Transcribe the listing underneath, keeping each word exact and omitting the images.
======
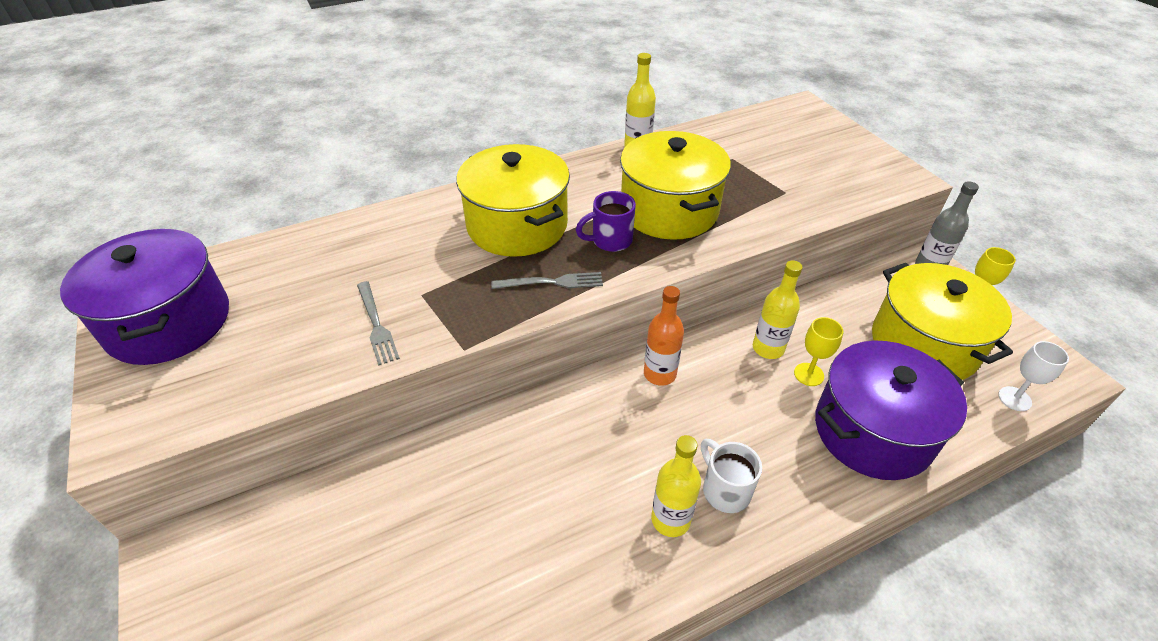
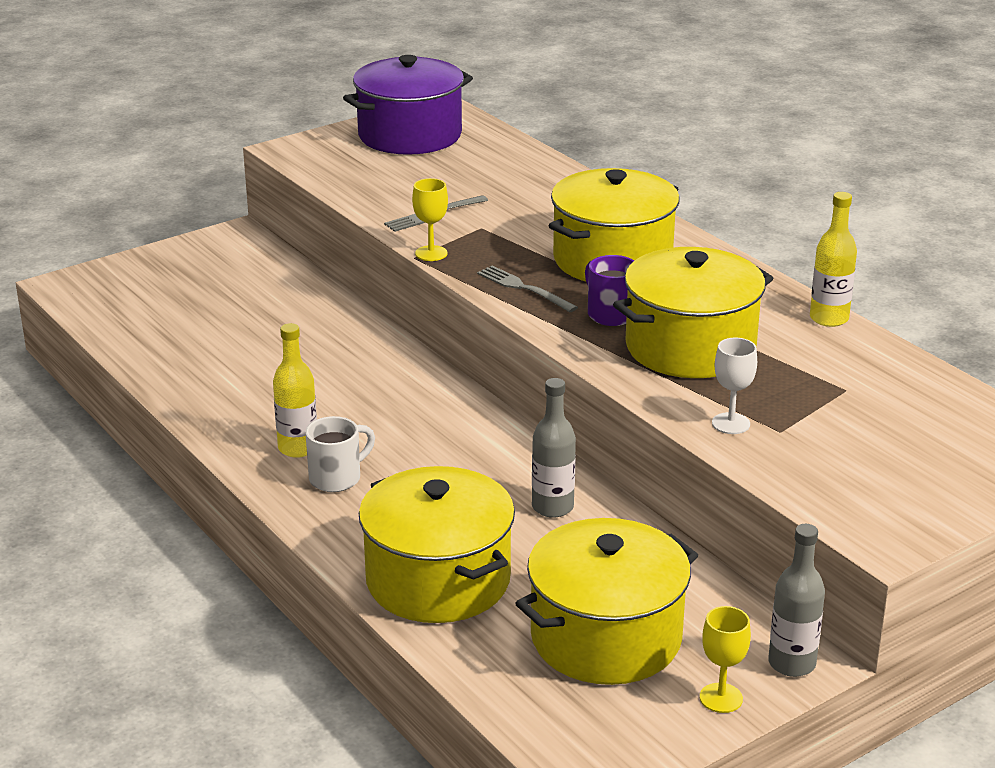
camera: 80 degrees right, 15 degrees down
(552, 282) = (523, 288): grey fork -> grey fork turned 150 degrees clockwise
(659, 374) = (485, 433): orange bottle -> none
(768, 348) = (552, 507): yellow bottle -> grey bottle
(808, 374) = (517, 537): yellow goblet -> yellow goblet (431, 253)
(872, 431) = (438, 580): purple pot -> yellow pot
(1014, 399) = (525, 708): white goblet -> white goblet (731, 423)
======
Result for this exercise:
camera: 80 degrees right, 15 degrees down
(552, 282) = (523, 288): grey fork -> grey fork turned 150 degrees clockwise
(659, 374) = (485, 433): orange bottle -> none
(768, 348) = (552, 507): yellow bottle -> grey bottle
(808, 374) = (517, 537): yellow goblet -> yellow goblet (431, 253)
(872, 431) = (438, 580): purple pot -> yellow pot
(1014, 399) = (525, 708): white goblet -> white goblet (731, 423)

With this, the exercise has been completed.